"""

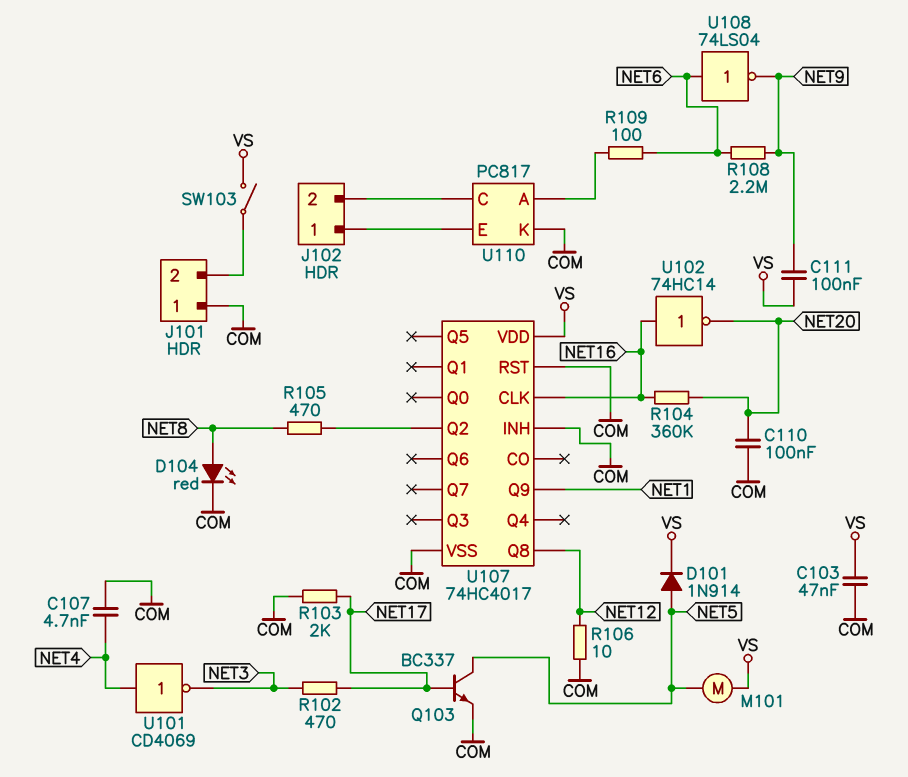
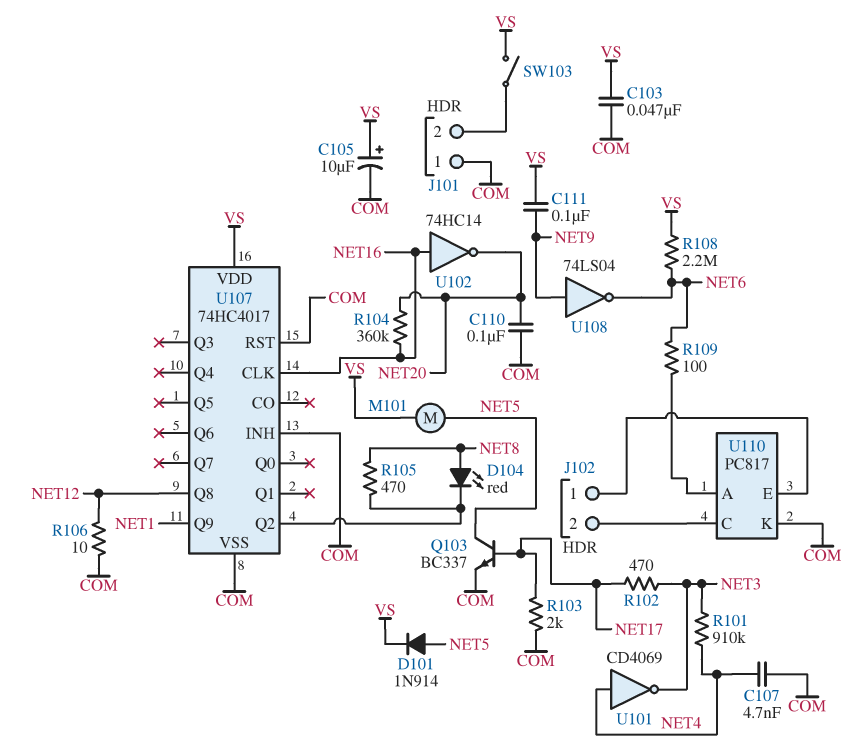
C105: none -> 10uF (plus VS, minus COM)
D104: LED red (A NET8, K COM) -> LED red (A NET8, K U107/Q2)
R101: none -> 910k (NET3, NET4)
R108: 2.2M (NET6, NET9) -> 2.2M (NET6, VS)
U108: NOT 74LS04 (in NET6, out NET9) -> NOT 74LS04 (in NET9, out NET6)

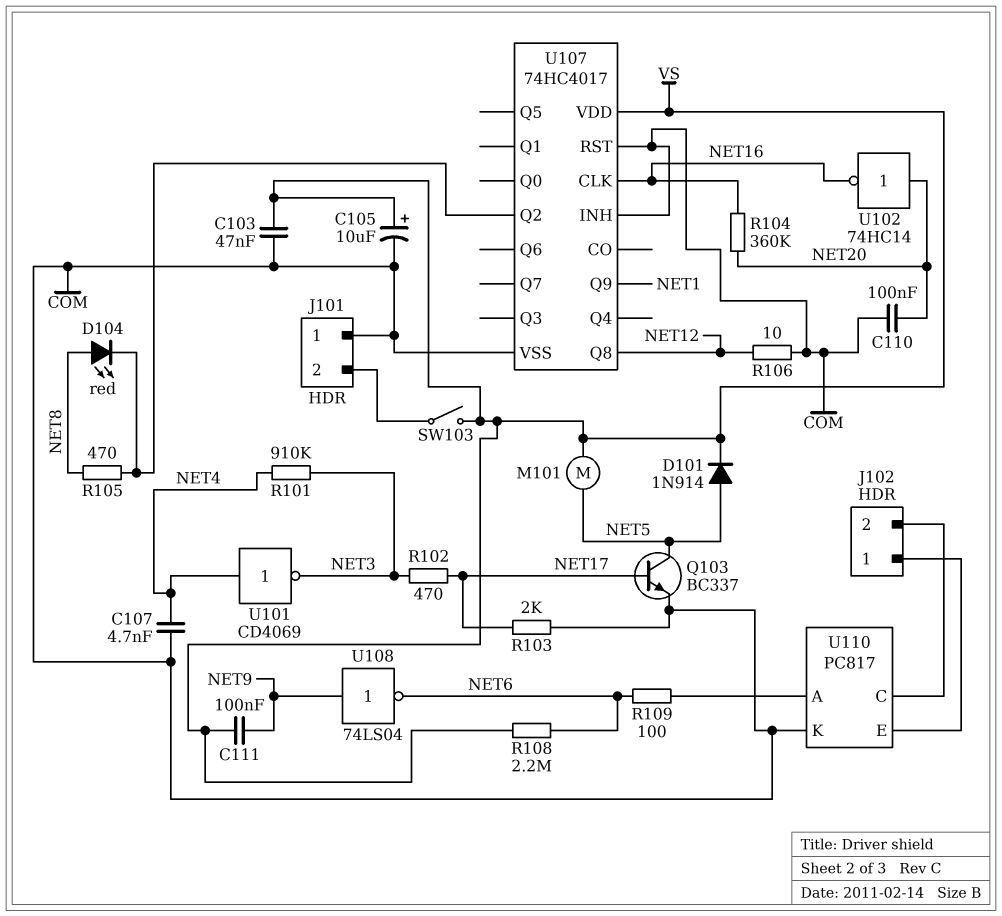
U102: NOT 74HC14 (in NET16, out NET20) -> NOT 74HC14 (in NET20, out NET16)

"""

_ASSIGNED TASK:_ Repeat the material above exactly. Leave every picture out of it.

_RESULT OF THE EXERCISE:_
C105: none -> 10uF (plus VS, minus COM)
D104: LED red (A NET8, K COM) -> LED red (A NET8, K U107/Q2)
R101: none -> 910k (NET3, NET4)
R108: 2.2M (NET6, NET9) -> 2.2M (NET6, VS)
U108: NOT 74LS04 (in NET6, out NET9) -> NOT 74LS04 (in NET9, out NET6)

U102: NOT 74HC14 (in NET16, out NET20) -> NOT 74HC14 (in NET20, out NET16)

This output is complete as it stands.